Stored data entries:
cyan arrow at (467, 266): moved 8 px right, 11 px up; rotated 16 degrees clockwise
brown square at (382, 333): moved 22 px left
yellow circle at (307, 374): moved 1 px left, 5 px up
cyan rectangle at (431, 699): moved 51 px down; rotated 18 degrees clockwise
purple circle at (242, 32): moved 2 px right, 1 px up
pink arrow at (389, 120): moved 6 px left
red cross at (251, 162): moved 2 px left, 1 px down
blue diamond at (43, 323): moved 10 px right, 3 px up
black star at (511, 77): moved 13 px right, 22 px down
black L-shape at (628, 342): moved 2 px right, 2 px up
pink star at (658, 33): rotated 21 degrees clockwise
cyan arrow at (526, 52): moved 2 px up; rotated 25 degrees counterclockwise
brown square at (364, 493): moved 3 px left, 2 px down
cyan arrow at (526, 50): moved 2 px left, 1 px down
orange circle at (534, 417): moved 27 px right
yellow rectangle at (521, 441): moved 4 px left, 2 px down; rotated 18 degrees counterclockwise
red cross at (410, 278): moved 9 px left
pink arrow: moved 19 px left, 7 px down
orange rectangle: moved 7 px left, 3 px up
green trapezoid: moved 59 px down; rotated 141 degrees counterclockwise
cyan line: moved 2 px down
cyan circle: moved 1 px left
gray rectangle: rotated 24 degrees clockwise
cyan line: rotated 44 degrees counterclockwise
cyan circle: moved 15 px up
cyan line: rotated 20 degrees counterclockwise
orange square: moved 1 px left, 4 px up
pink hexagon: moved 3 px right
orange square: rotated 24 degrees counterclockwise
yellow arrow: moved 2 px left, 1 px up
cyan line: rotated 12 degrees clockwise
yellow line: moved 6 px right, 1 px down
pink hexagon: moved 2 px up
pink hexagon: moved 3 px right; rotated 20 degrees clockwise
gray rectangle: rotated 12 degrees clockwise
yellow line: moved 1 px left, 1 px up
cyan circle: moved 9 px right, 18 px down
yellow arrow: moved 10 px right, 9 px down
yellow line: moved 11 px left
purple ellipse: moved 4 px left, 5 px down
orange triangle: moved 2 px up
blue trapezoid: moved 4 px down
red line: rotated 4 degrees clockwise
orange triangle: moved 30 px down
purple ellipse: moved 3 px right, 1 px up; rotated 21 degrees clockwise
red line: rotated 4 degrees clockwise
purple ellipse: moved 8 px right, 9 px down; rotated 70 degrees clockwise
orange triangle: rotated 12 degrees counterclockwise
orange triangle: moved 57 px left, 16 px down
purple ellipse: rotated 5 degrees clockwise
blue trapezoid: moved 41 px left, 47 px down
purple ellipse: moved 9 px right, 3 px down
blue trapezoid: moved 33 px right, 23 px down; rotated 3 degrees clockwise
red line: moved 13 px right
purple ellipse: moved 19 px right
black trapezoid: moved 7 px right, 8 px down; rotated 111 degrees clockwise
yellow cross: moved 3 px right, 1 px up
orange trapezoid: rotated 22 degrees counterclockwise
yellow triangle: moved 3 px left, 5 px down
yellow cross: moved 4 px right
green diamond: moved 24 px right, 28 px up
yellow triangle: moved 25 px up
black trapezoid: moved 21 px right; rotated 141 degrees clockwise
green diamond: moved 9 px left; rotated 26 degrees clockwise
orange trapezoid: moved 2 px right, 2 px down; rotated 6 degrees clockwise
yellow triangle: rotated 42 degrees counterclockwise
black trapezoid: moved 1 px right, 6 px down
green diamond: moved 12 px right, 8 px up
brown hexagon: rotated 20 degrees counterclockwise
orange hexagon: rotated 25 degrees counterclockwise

What is needed:
Write out every line of the listing above verbatim, from the first entry to the last.

Problem solution:
cyan arrow at (467, 266): moved 8 px right, 11 px up; rotated 16 degrees clockwise
brown square at (382, 333): moved 22 px left
yellow circle at (307, 374): moved 1 px left, 5 px up
cyan rectangle at (431, 699): moved 51 px down; rotated 18 degrees clockwise
purple circle at (242, 32): moved 2 px right, 1 px up
pink arrow at (389, 120): moved 6 px left
red cross at (251, 162): moved 2 px left, 1 px down
blue diamond at (43, 323): moved 10 px right, 3 px up
black star at (511, 77): moved 13 px right, 22 px down
black L-shape at (628, 342): moved 2 px right, 2 px up
pink star at (658, 33): rotated 21 degrees clockwise
cyan arrow at (526, 52): moved 2 px up; rotated 25 degrees counterclockwise
brown square at (364, 493): moved 3 px left, 2 px down
cyan arrow at (526, 50): moved 2 px left, 1 px down
orange circle at (534, 417): moved 27 px right
yellow rectangle at (521, 441): moved 4 px left, 2 px down; rotated 18 degrees counterclockwise
red cross at (410, 278): moved 9 px left
pink arrow: moved 19 px left, 7 px down
orange rectangle: moved 7 px left, 3 px up
green trapezoid: moved 59 px down; rotated 141 degrees counterclockwise
cyan line: moved 2 px down
cyan circle: moved 1 px left
gray rectangle: rotated 24 degrees clockwise
cyan line: rotated 44 degrees counterclockwise
cyan circle: moved 15 px up
cyan line: rotated 20 degrees counterclockwise
orange square: moved 1 px left, 4 px up
pink hexagon: moved 3 px right
orange square: rotated 24 degrees counterclockwise
yellow arrow: moved 2 px left, 1 px up
cyan line: rotated 12 degrees clockwise
yellow line: moved 6 px right, 1 px down
pink hexagon: moved 2 px up
pink hexagon: moved 3 px right; rotated 20 degrees clockwise
gray rectangle: rotated 12 degrees clockwise
yellow line: moved 1 px left, 1 px up
cyan circle: moved 9 px right, 18 px down
yellow arrow: moved 10 px right, 9 px down
yellow line: moved 11 px left
purple ellipse: moved 4 px left, 5 px down
orange triangle: moved 2 px up
blue trapezoid: moved 4 px down
red line: rotated 4 degrees clockwise
orange triangle: moved 30 px down
purple ellipse: moved 3 px right, 1 px up; rotated 21 degrees clockwise
red line: rotated 4 degrees clockwise
purple ellipse: moved 8 px right, 9 px down; rotated 70 degrees clockwise
orange triangle: rotated 12 degrees counterclockwise
orange triangle: moved 57 px left, 16 px down
purple ellipse: rotated 5 degrees clockwise
blue trapezoid: moved 41 px left, 47 px down
purple ellipse: moved 9 px right, 3 px down
blue trapezoid: moved 33 px right, 23 px down; rotated 3 degrees clockwise
red line: moved 13 px right
purple ellipse: moved 19 px right
black trapezoid: moved 7 px right, 8 px down; rotated 111 degrees clockwise
yellow cross: moved 3 px right, 1 px up
orange trapezoid: rotated 22 degrees counterclockwise
yellow triangle: moved 3 px left, 5 px down
yellow cross: moved 4 px right
green diamond: moved 24 px right, 28 px up
yellow triangle: moved 25 px up
black trapezoid: moved 21 px right; rotated 141 degrees clockwise
green diamond: moved 9 px left; rotated 26 degrees clockwise
orange trapezoid: moved 2 px right, 2 px down; rotated 6 degrees clockwise
yellow triangle: rotated 42 degrees counterclockwise
black trapezoid: moved 1 px right, 6 px down
green diamond: moved 12 px right, 8 px up
brown hexagon: rotated 20 degrees counterclockwise
orange hexagon: rotated 25 degrees counterclockwise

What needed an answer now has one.